TASK TO CARRY OUT: If a line of the data below holds the word "none", list it.

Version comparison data

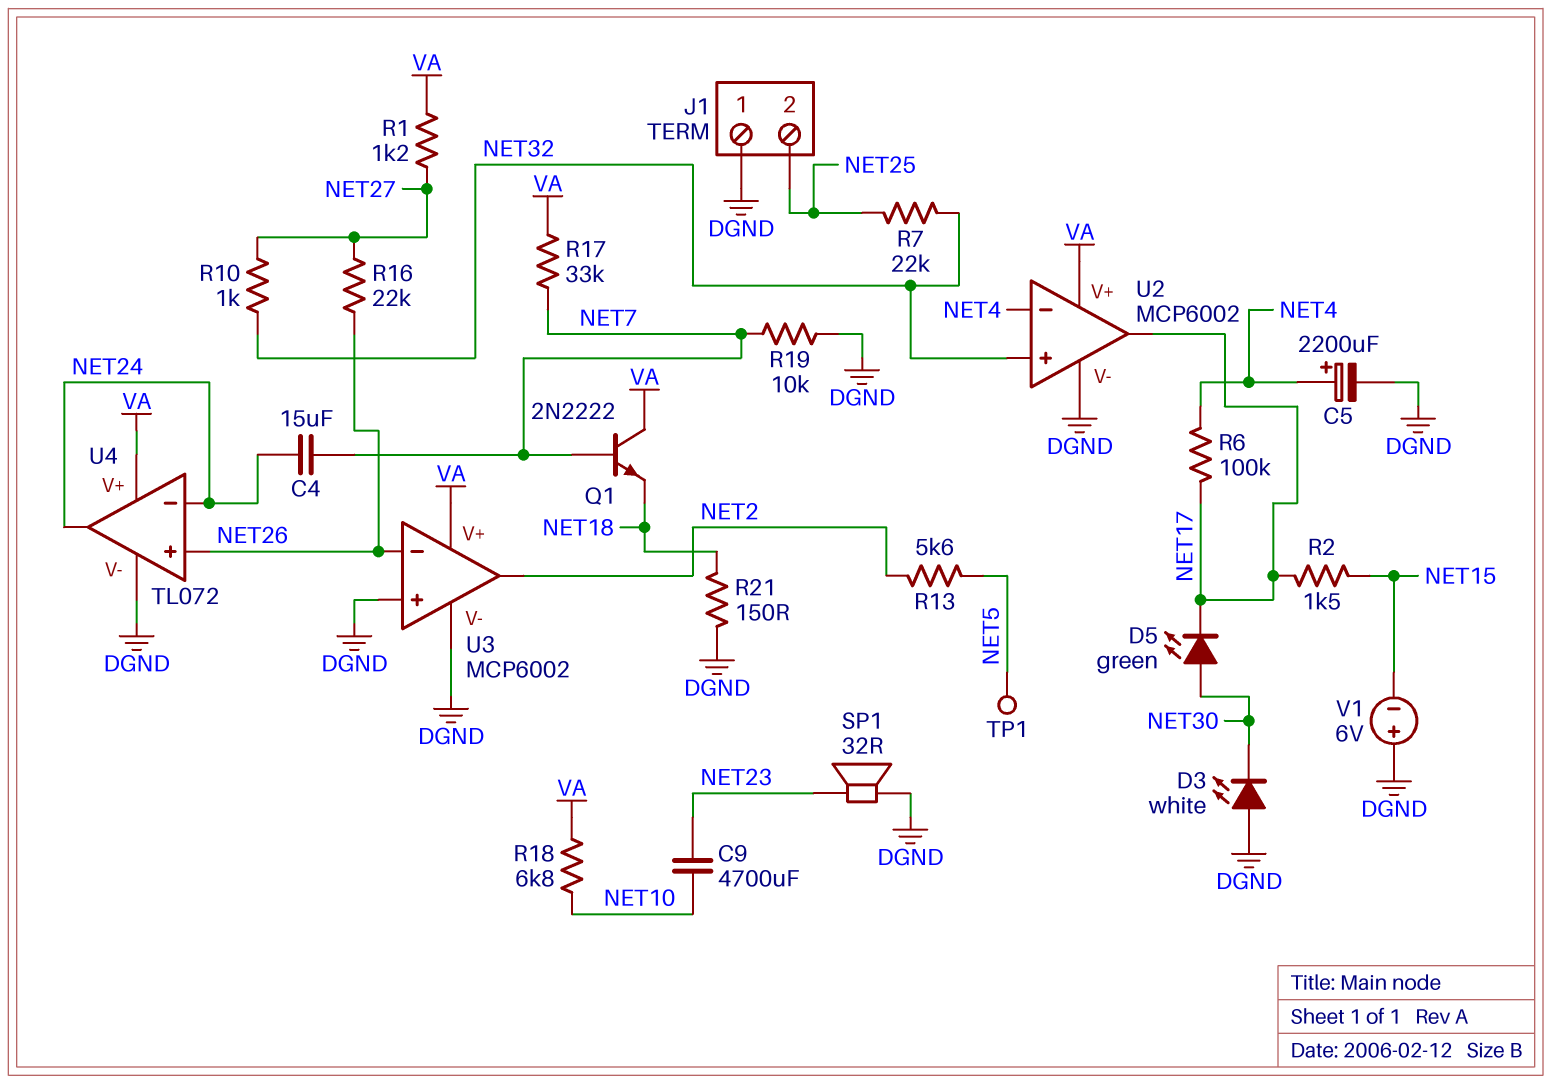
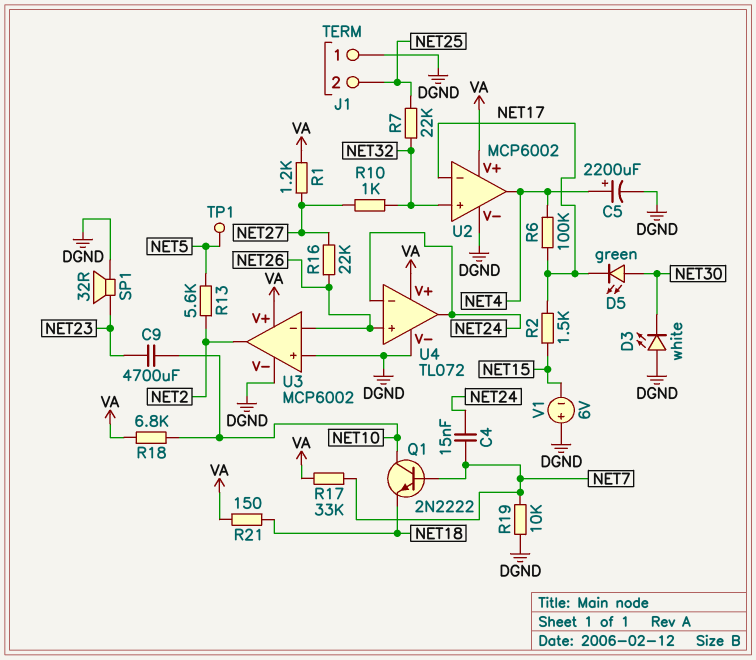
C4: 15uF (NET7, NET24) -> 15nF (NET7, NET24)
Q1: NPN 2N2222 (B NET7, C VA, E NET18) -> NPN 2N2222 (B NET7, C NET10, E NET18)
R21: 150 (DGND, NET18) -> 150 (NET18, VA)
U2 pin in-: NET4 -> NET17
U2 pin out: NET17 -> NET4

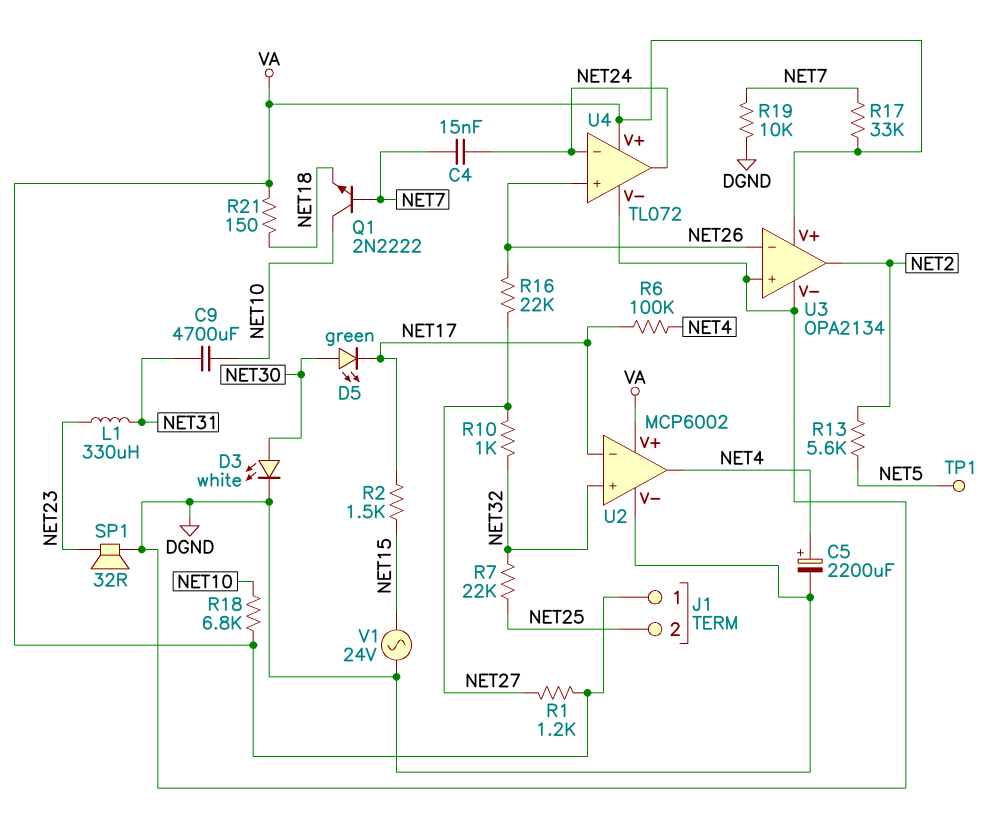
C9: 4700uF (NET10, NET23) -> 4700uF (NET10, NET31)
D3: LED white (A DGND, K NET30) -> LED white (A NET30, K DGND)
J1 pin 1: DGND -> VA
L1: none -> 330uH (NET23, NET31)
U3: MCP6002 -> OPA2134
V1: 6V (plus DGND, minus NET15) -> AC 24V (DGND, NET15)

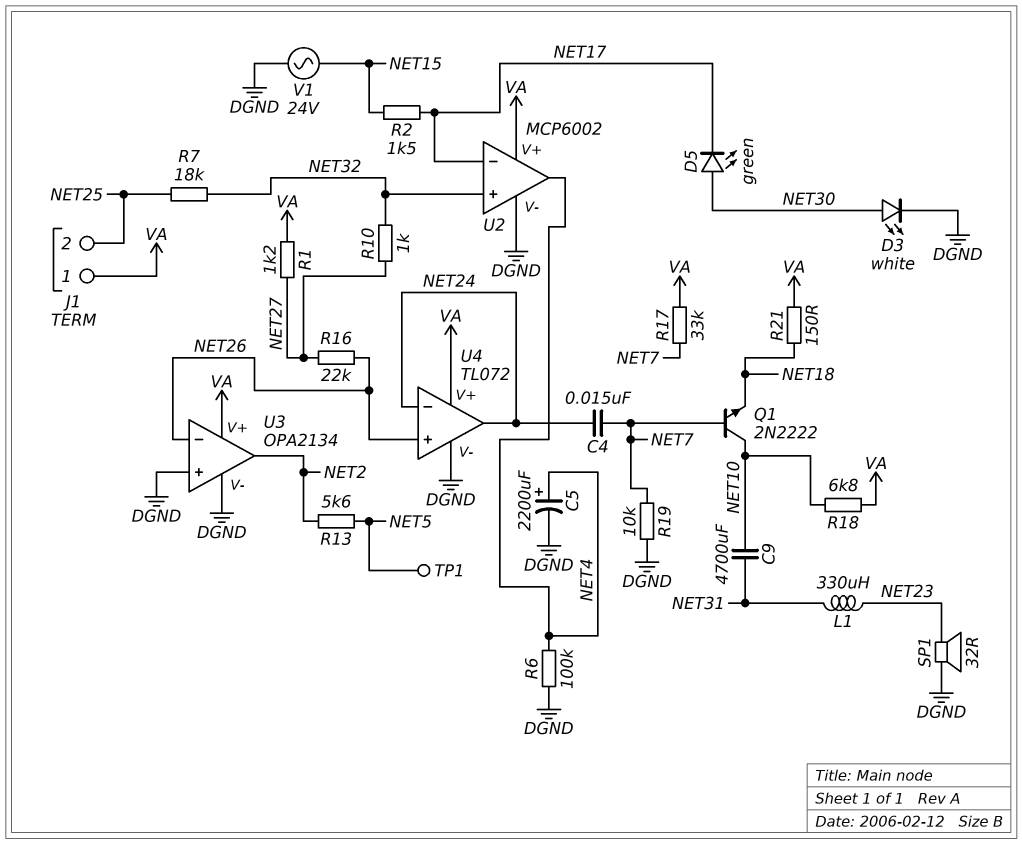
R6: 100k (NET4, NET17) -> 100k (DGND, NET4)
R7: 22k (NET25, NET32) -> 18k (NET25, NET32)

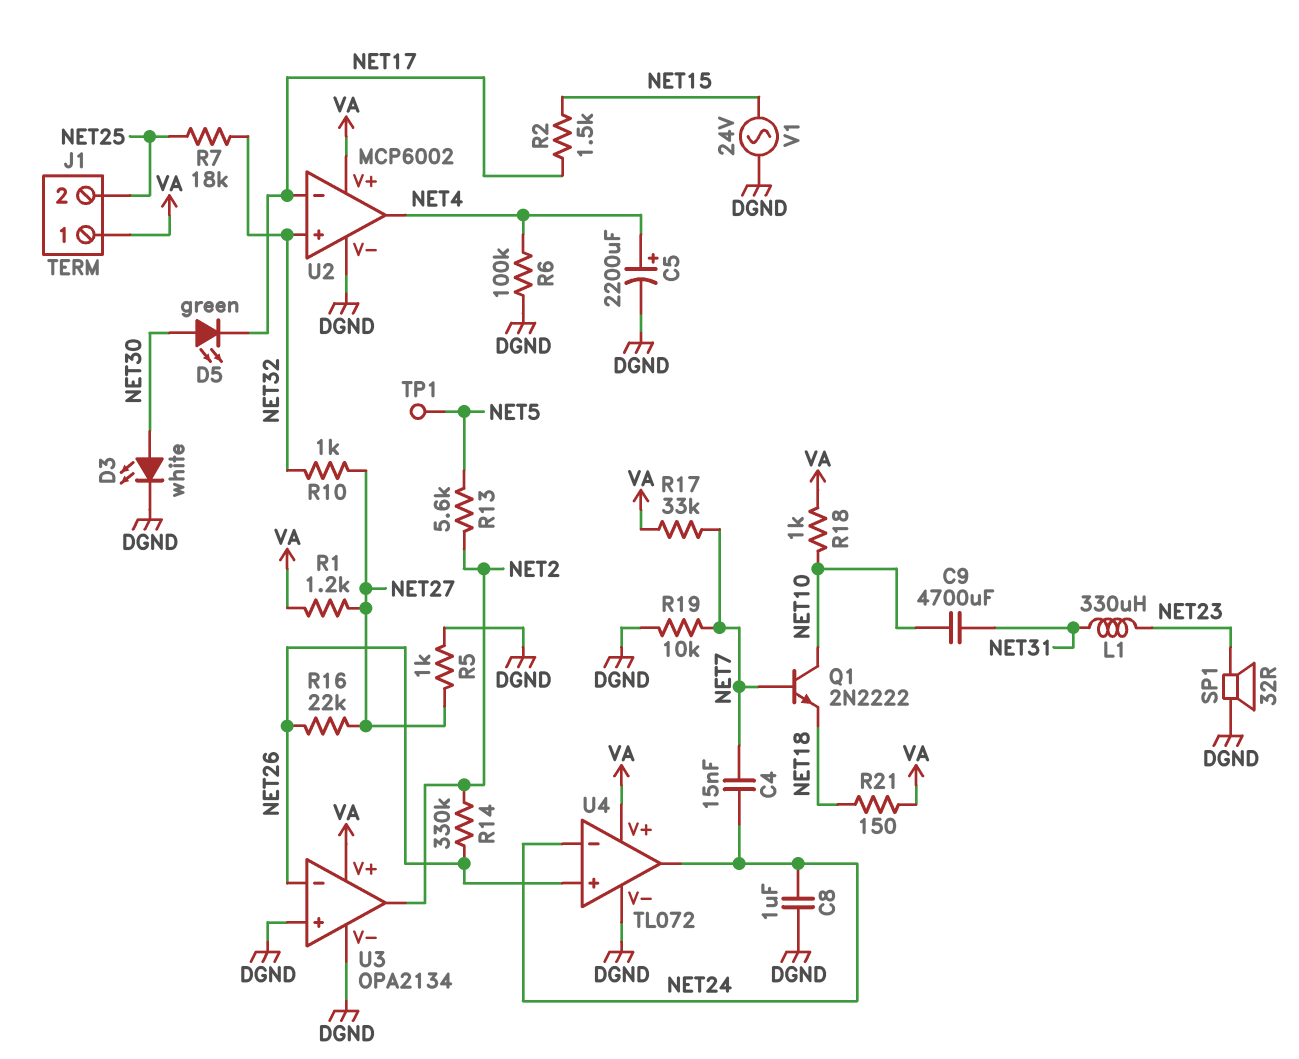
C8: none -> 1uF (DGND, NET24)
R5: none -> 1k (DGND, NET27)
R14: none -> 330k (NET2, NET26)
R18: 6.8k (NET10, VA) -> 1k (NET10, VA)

EXPECTED ANSWER:
L1: none -> 330uH (NET23, NET31)
C8: none -> 1uF (DGND, NET24)
R5: none -> 1k (DGND, NET27)
R14: none -> 330k (NET2, NET26)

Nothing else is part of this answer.